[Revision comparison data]
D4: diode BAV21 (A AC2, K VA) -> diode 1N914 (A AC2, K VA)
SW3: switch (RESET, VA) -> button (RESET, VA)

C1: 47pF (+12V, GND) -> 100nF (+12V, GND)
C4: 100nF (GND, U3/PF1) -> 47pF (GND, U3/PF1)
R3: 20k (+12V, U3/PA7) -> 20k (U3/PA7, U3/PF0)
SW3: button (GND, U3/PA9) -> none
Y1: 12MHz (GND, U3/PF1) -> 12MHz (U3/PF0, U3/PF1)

§ WHAT THE EXERCISE ASKS
Search the entries for "button" and copy each matching line.

§ TASK ANSWER
SW3: switch (RESET, VA) -> button (RESET, VA)
SW3: button (GND, U3/PA9) -> none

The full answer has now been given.